### What to work on
Your answer should consist of each line below that includes the word "purple".

### Provided records

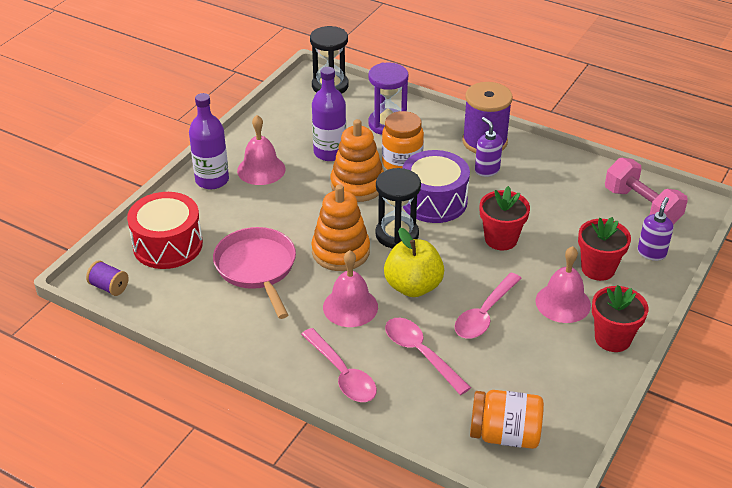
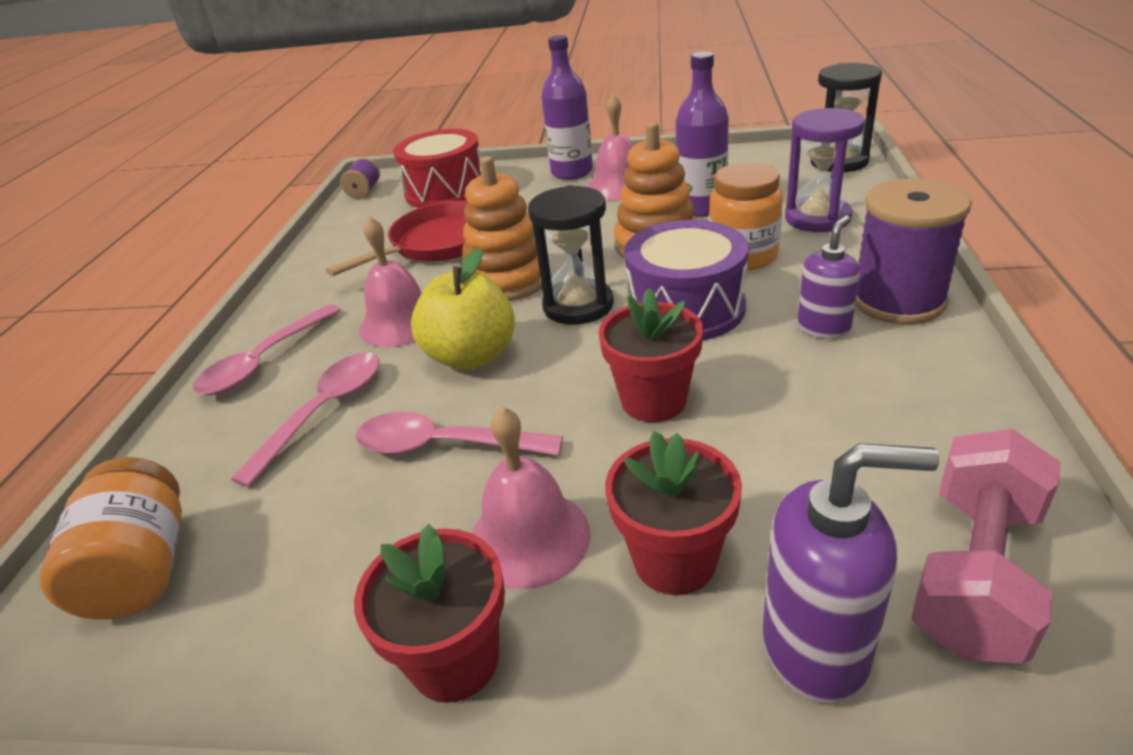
camera: 70 degrees right, 5 degrees down
(257, 268) = (438, 244): pink pan -> red pan
(651, 253) = (816, 648): purple soap dispenser -> purple soap dispenser, size x1.53

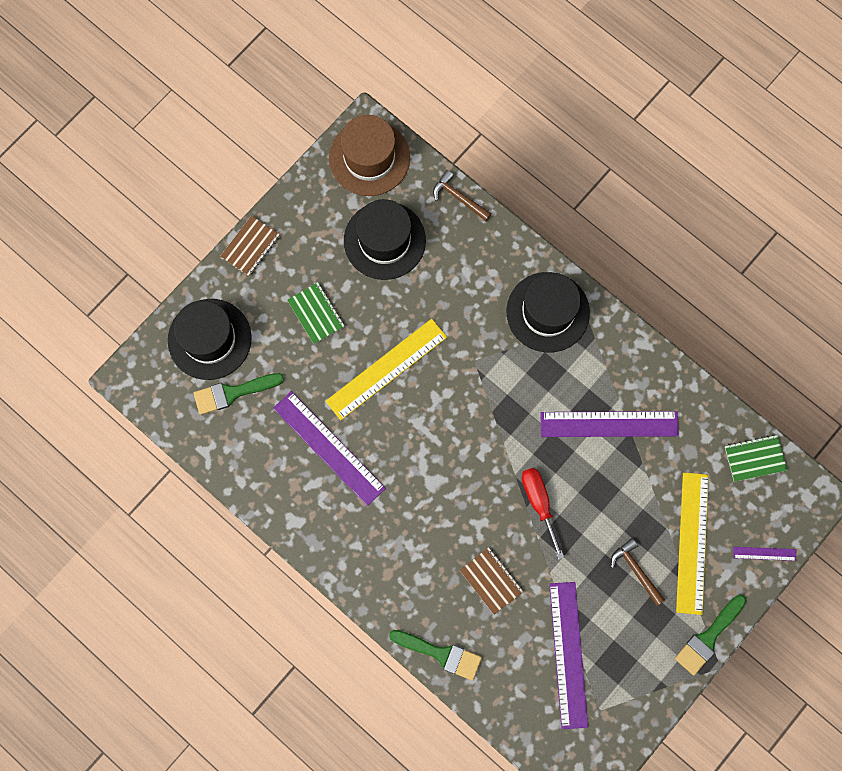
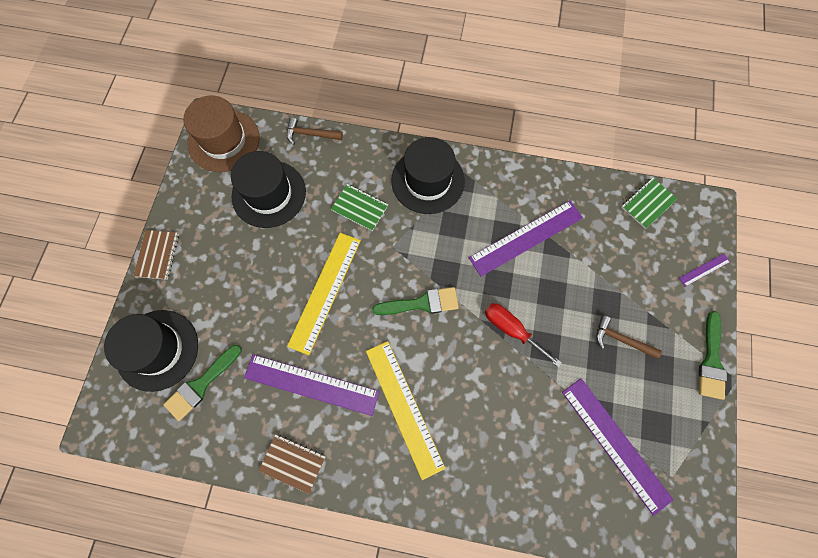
camera: 30 degrees left, 5 degrees down
(316, 314) = (241, 279): green notebook -> green notebook (359, 208)
(440, 654) = (511, 511): green brush -> green brush (421, 303)
(491, 581) = (513, 419): brown notebook -> brown notebook (293, 463)
(692, 542) = (647, 292): yellow ruler -> yellow ruler (404, 407)

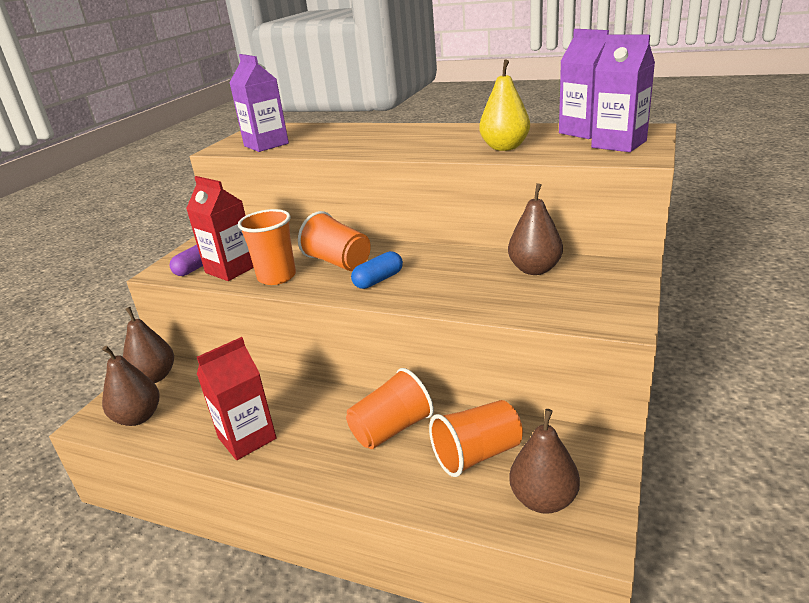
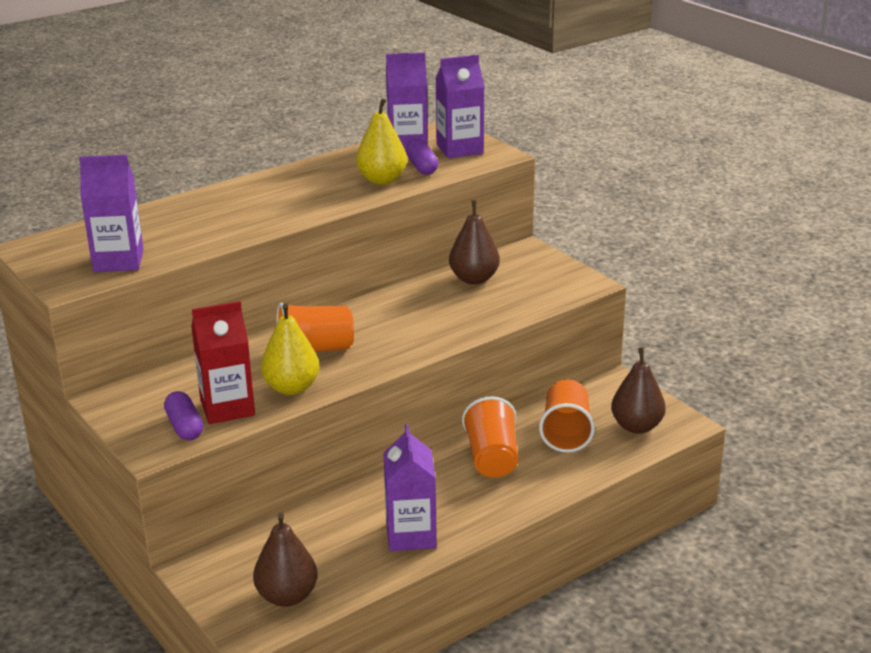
camera: 60 degrees left, 0 degrees up
(155, 377) = (219, 572): brown pear -> none
(247, 438) = (411, 535): red carton -> purple carton
(277, 277) = (291, 388): orange cup -> yellow pear
(378, 280) = (384, 343): blue capsule -> none
(555, 148) = (422, 167): none -> purple capsule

### Response to this exercise
(651, 253) = (816, 648): purple soap dispenser -> purple soap dispenser, size x1.53
(247, 438) = (411, 535): red carton -> purple carton
(555, 148) = (422, 167): none -> purple capsule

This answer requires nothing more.